Data to use -
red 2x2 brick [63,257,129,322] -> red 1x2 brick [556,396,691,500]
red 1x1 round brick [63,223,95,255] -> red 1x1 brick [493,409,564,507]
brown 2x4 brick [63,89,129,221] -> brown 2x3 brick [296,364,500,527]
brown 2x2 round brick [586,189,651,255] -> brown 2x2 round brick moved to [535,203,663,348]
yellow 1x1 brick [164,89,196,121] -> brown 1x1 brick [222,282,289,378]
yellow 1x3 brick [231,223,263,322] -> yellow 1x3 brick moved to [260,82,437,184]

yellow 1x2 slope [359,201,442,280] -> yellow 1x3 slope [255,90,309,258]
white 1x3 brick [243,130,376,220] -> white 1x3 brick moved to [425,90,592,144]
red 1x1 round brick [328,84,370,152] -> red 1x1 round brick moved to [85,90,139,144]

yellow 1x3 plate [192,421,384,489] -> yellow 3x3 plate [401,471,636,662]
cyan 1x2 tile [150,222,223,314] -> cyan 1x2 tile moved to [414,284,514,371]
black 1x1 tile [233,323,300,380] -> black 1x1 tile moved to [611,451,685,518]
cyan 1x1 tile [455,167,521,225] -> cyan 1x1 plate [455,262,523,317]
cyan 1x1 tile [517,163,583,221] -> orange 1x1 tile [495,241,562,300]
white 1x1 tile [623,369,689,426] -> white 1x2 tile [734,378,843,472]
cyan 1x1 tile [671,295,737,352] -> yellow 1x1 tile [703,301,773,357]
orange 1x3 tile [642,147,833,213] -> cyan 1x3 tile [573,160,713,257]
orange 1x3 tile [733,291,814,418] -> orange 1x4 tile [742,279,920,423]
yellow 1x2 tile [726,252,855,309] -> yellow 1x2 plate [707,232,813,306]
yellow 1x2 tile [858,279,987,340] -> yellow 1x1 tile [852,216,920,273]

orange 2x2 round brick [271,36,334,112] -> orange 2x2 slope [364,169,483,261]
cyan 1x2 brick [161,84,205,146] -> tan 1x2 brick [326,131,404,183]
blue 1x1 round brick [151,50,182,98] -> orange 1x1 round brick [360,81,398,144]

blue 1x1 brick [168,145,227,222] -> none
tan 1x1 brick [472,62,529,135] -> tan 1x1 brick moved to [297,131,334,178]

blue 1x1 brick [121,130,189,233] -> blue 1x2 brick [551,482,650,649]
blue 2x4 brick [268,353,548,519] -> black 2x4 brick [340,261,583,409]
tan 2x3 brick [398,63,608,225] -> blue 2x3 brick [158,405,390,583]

Goal of the exercise -
Retype the portion of the data above that starts on the line with "cyan 1x2 tile [150,222,223,314]" and finishes on the line with "white 1x1 tile", including both of those lines.

Completed exercise -
cyan 1x2 tile [150,222,223,314] -> cyan 1x2 tile moved to [414,284,514,371]
black 1x1 tile [233,323,300,380] -> black 1x1 tile moved to [611,451,685,518]
cyan 1x1 tile [455,167,521,225] -> cyan 1x1 plate [455,262,523,317]
cyan 1x1 tile [517,163,583,221] -> orange 1x1 tile [495,241,562,300]
white 1x1 tile [623,369,689,426] -> white 1x2 tile [734,378,843,472]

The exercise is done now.